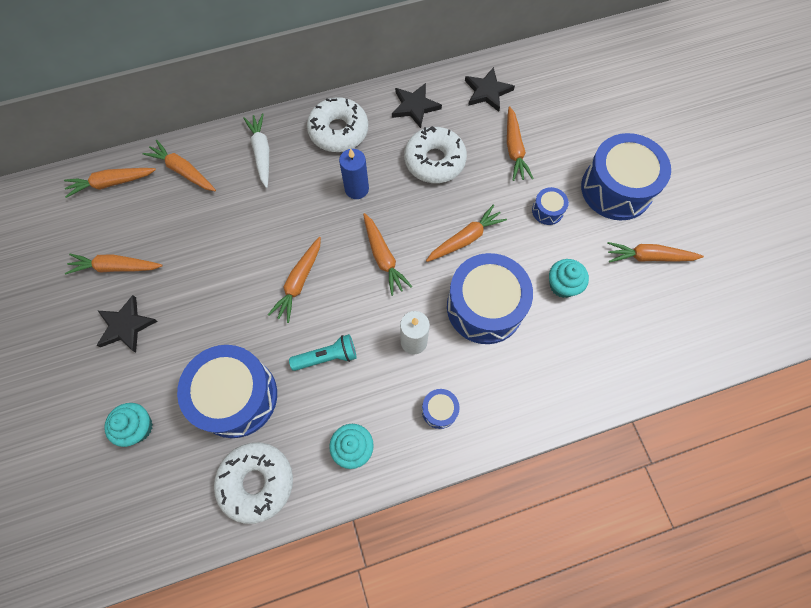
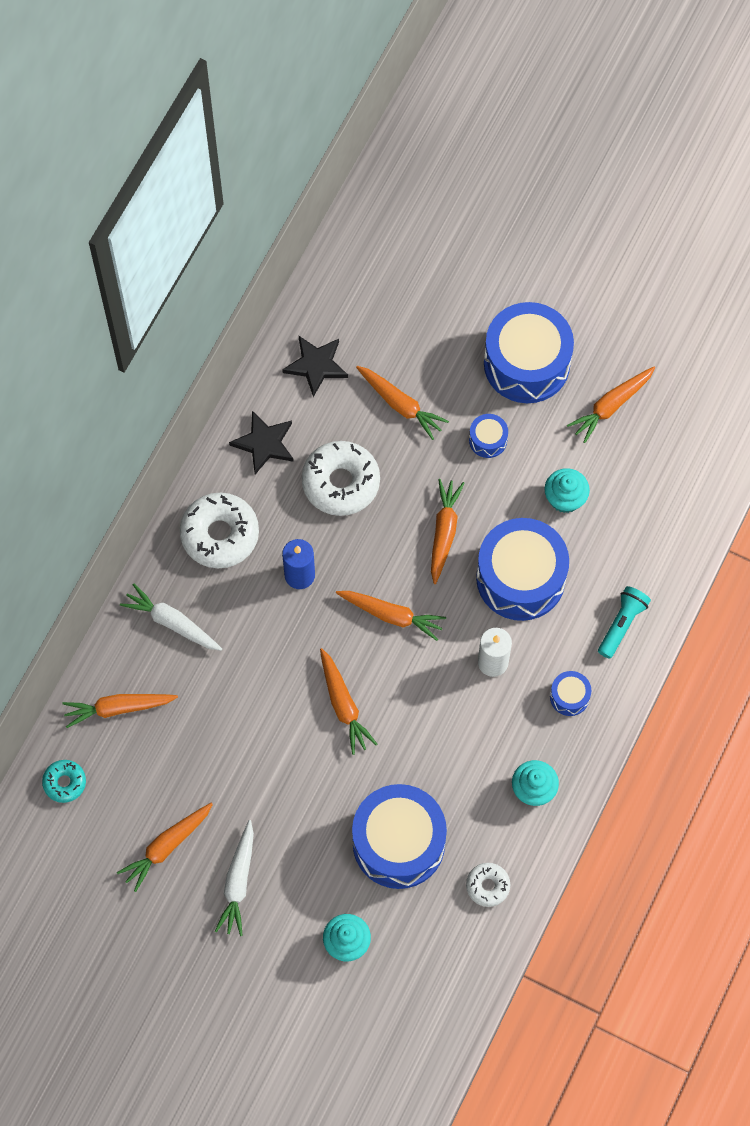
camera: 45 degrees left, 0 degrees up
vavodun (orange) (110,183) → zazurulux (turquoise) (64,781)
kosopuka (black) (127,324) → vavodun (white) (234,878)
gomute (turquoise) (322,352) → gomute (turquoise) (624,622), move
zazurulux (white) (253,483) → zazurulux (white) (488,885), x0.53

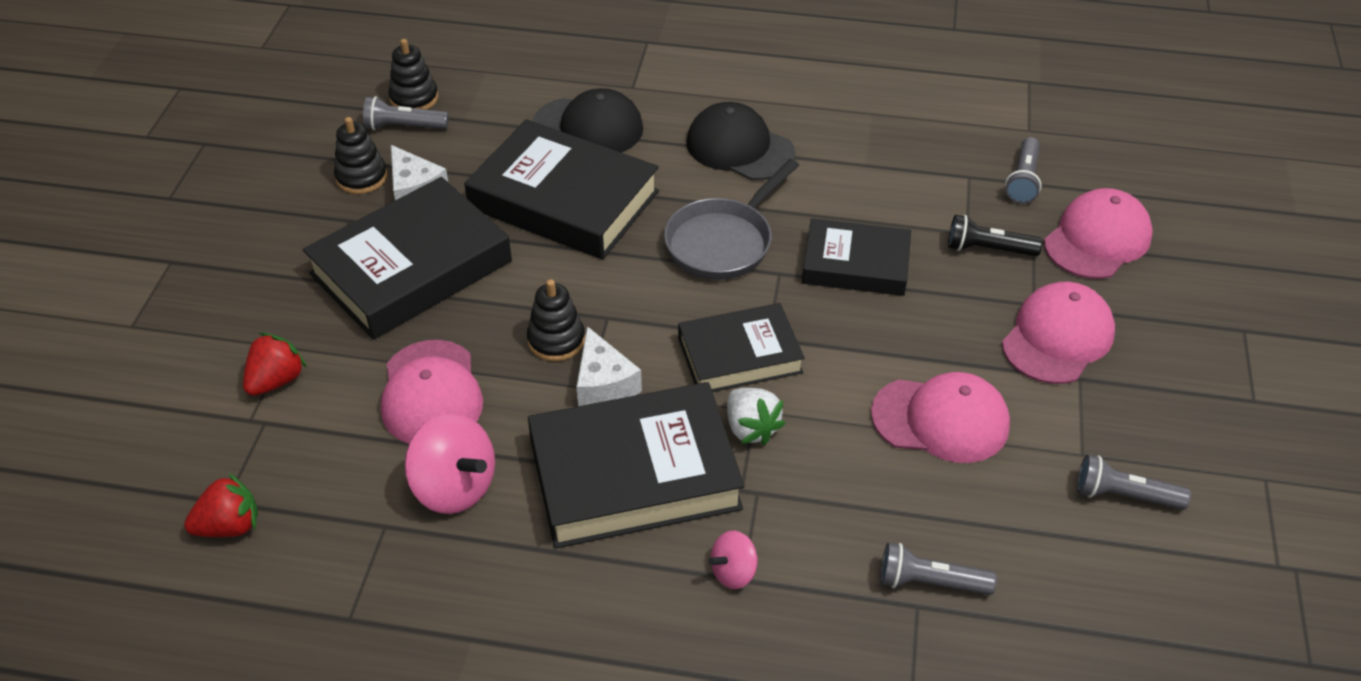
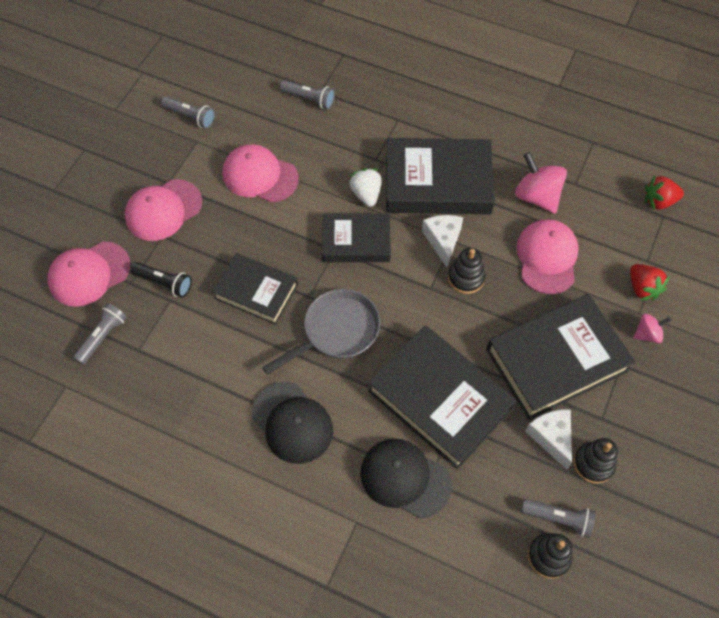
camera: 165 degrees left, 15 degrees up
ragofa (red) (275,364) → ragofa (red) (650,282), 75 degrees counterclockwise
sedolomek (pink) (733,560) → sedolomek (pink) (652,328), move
---
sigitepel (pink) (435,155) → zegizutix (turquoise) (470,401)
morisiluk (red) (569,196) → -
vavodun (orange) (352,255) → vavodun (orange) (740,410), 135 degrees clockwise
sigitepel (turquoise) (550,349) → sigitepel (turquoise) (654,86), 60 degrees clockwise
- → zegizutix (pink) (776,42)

- [Task goal]: The word is "move". Copy every line above where it appears.

- [Answer for the task]:
gomute (turquoise) (322,352) → gomute (turquoise) (624,622), move
sedolomek (pink) (733,560) → sedolomek (pink) (652,328), move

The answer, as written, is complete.